** ASSIGNED TASK **
Given the records below, would you repeat exactly the lines that begin at the one containing "(541, 65) = (1070, 107): black" and end at the one containing "(676, 422) = (429, 574): none -> green pot", inclusive?

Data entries
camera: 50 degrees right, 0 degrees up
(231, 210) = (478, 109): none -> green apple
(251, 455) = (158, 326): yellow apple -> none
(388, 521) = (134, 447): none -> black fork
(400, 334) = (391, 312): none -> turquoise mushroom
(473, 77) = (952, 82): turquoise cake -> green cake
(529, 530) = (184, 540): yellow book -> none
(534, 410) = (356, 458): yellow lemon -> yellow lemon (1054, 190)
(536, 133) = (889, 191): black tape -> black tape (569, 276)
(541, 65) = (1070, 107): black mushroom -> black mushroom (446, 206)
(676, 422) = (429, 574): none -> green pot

---

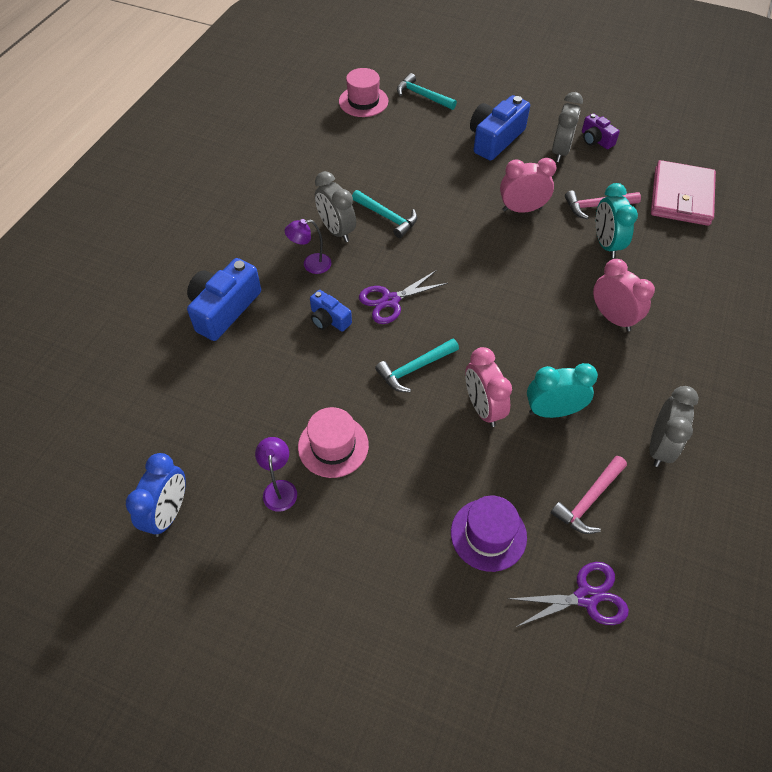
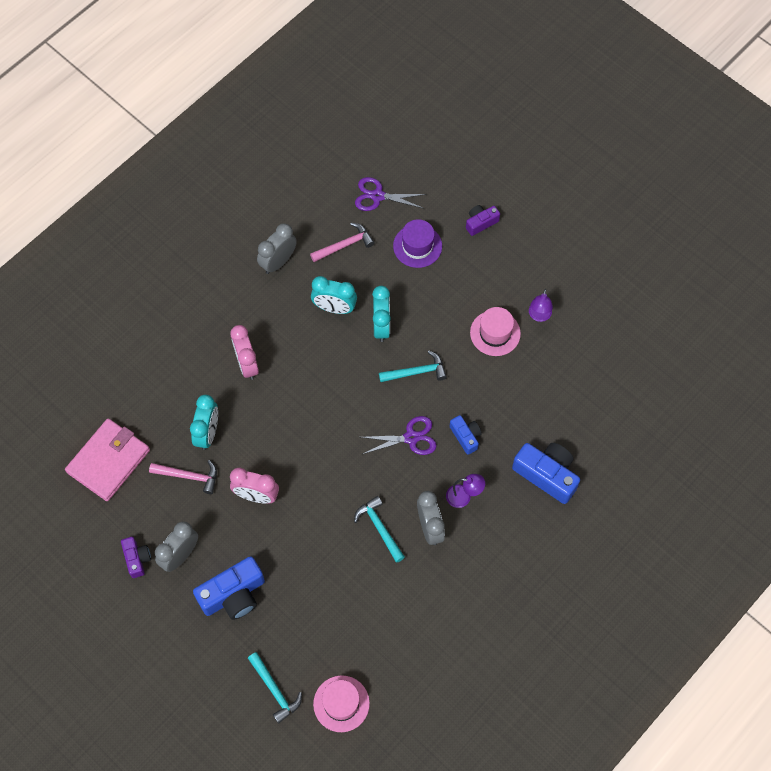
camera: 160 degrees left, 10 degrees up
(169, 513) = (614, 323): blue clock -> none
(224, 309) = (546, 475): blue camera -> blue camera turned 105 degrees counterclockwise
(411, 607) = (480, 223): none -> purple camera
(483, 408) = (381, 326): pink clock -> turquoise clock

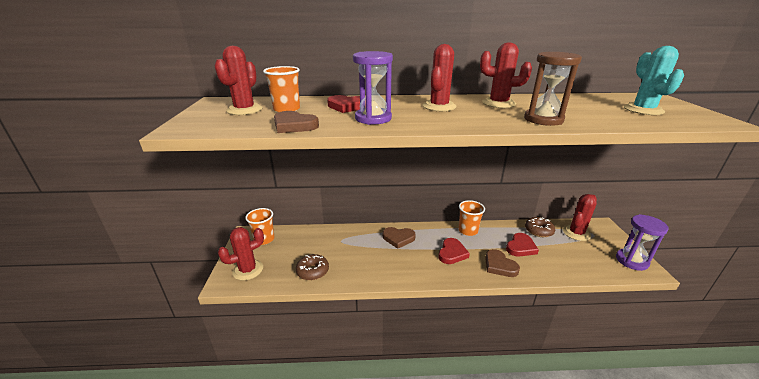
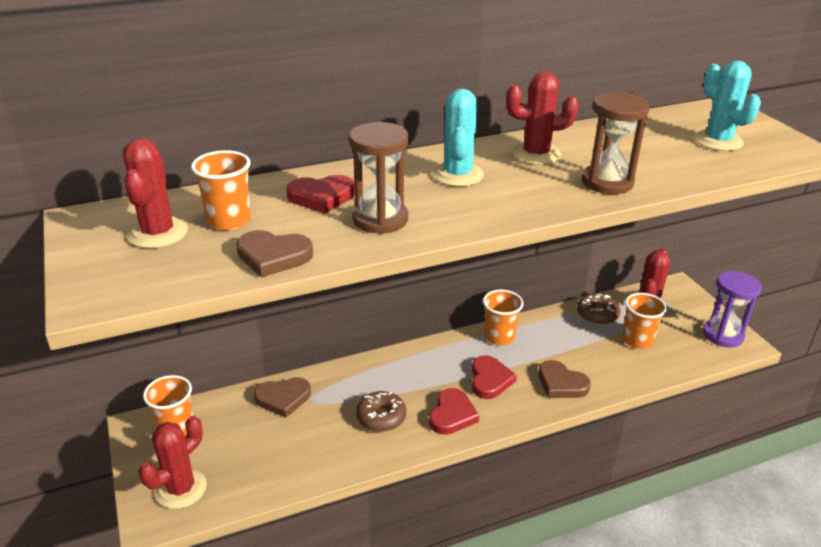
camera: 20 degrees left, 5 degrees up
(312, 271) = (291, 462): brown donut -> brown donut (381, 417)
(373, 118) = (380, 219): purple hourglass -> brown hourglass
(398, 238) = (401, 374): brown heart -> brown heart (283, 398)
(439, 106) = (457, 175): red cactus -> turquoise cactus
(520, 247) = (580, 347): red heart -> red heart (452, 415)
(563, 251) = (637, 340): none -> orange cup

* * *

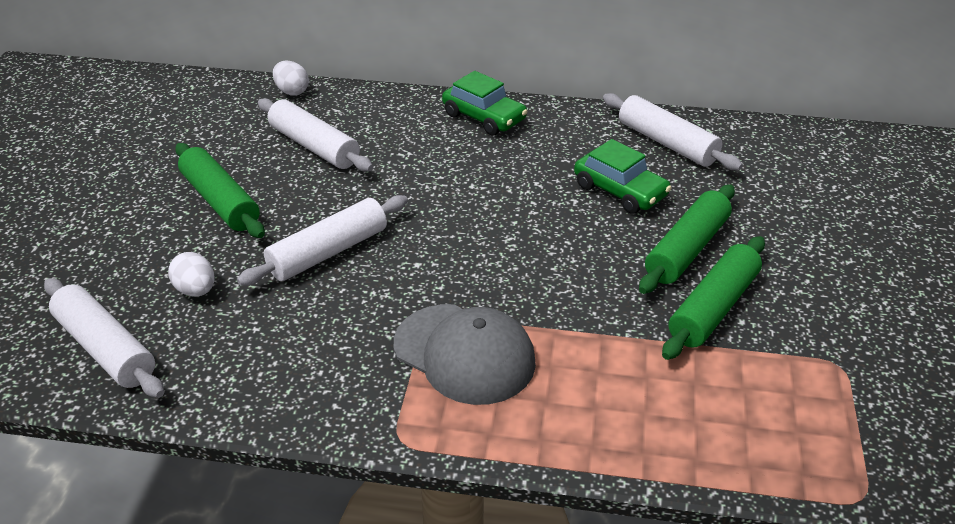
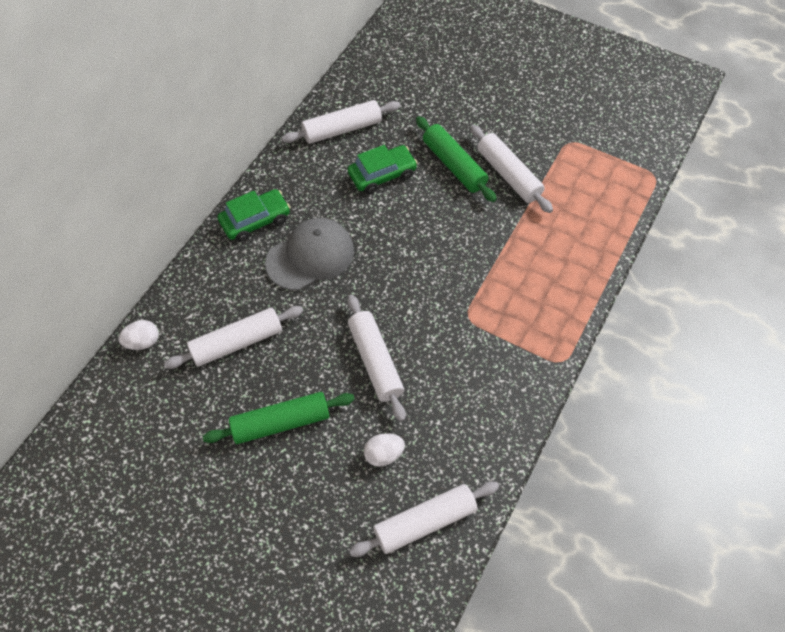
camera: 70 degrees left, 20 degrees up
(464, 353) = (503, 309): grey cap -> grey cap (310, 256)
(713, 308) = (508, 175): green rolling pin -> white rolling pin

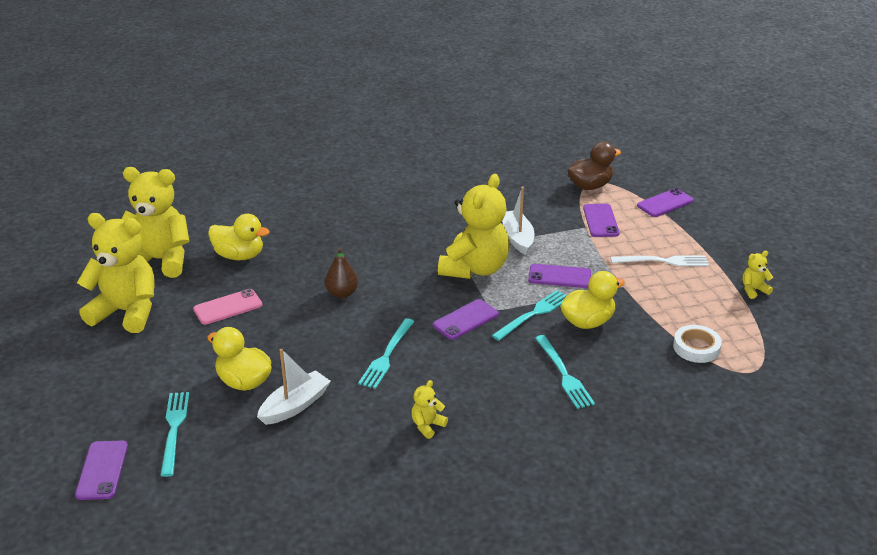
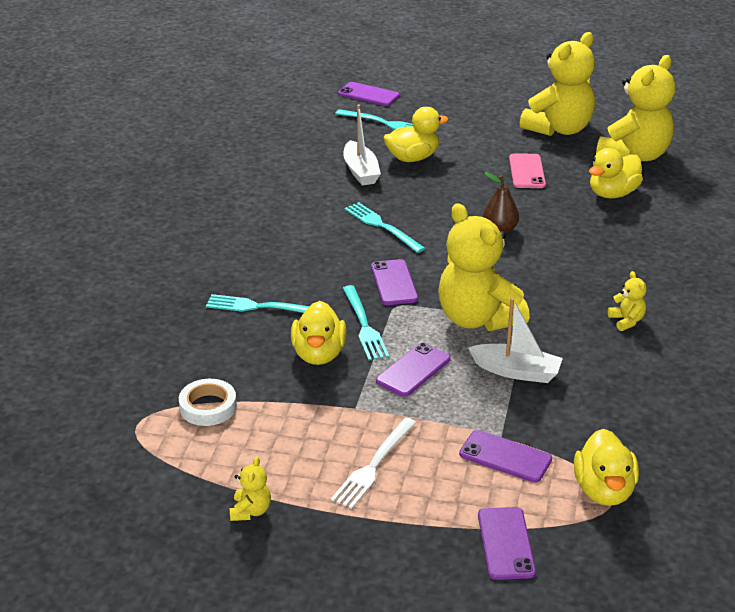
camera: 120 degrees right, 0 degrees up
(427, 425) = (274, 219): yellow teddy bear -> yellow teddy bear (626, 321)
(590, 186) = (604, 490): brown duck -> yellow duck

** THE COMPLETED TASK **
(541, 65) = (1070, 107): black mushroom -> black mushroom (446, 206)
(676, 422) = (429, 574): none -> green pot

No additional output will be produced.